→ **Stored data**
·····
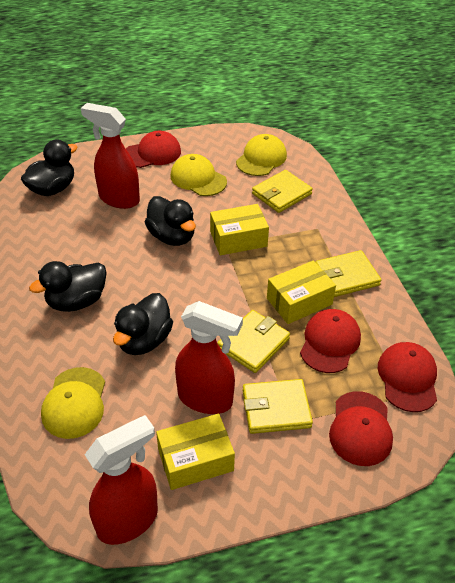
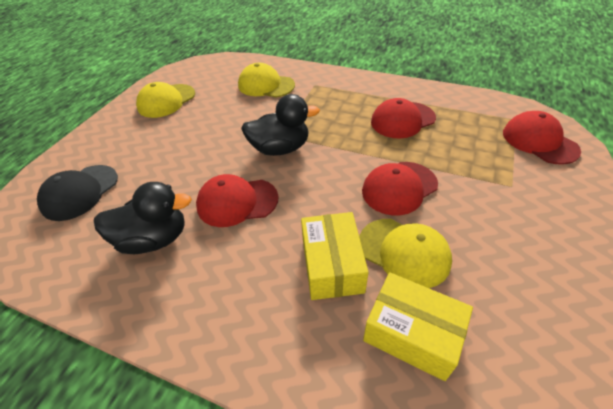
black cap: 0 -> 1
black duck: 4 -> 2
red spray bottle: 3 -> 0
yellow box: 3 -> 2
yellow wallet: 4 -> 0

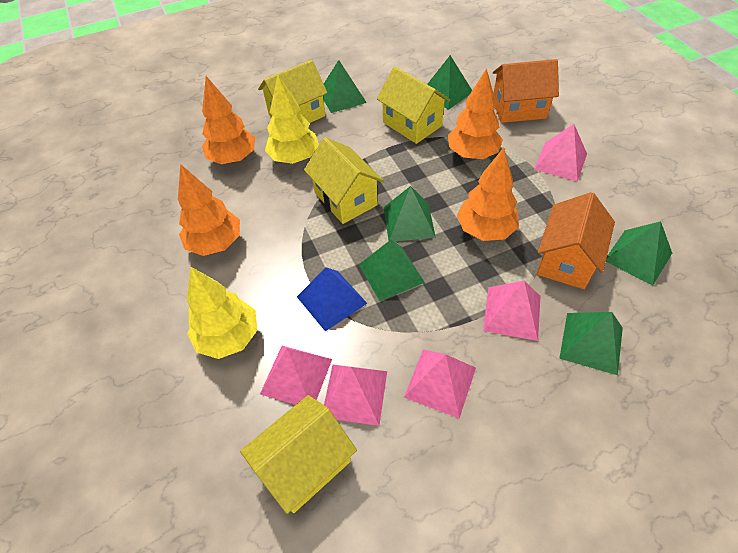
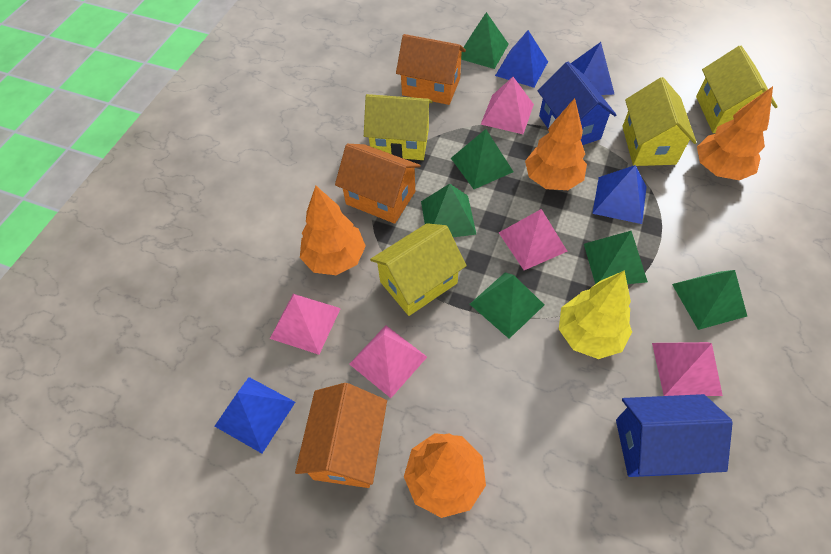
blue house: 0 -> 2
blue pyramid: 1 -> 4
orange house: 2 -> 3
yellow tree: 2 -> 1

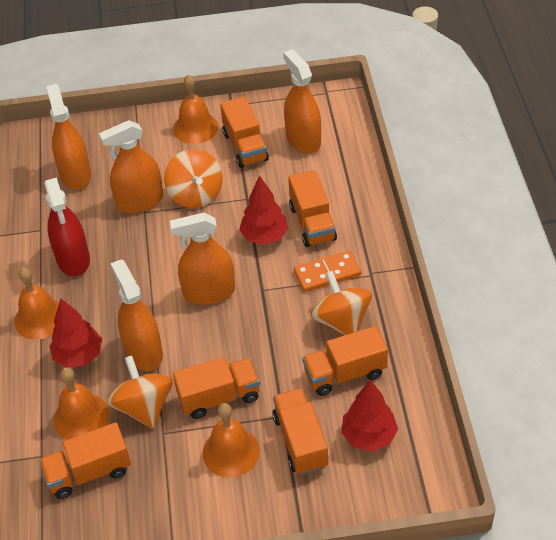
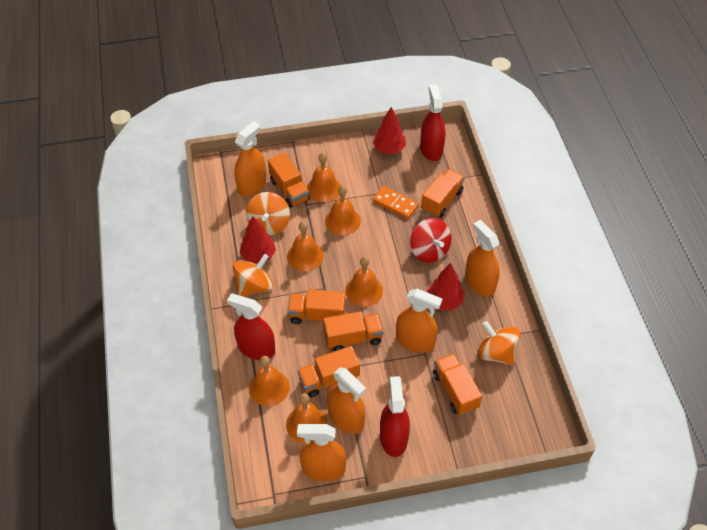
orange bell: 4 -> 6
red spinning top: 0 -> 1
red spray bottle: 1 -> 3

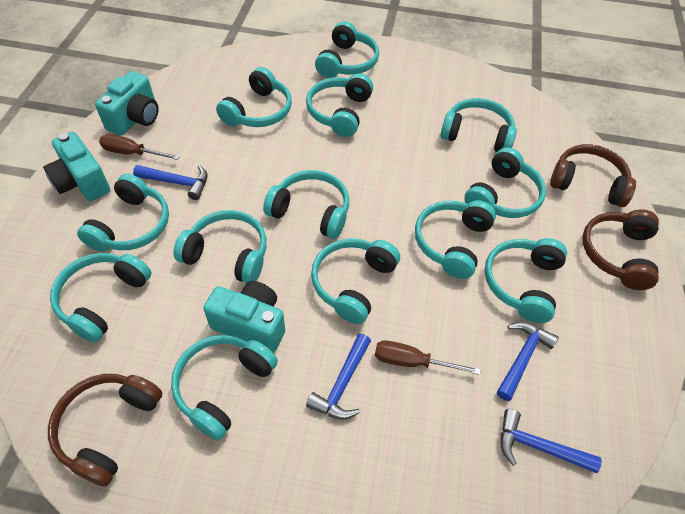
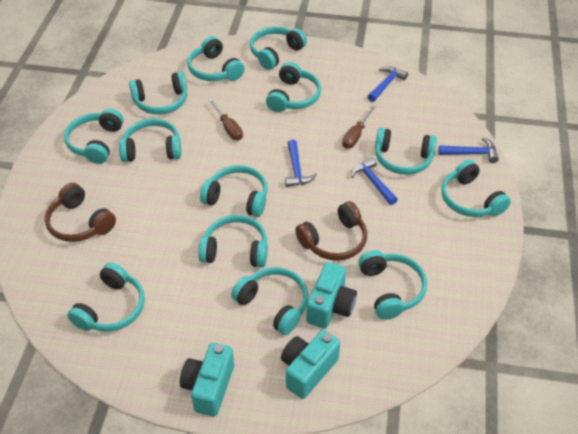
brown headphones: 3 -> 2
·····
→ **Aim of the exercise**
Identify the lines in the entries above that contain "yellow", then copy them out.

→ **Written response**
yellow box: 3 -> 2
yellow wallet: 4 -> 0
yellow tree: 2 -> 1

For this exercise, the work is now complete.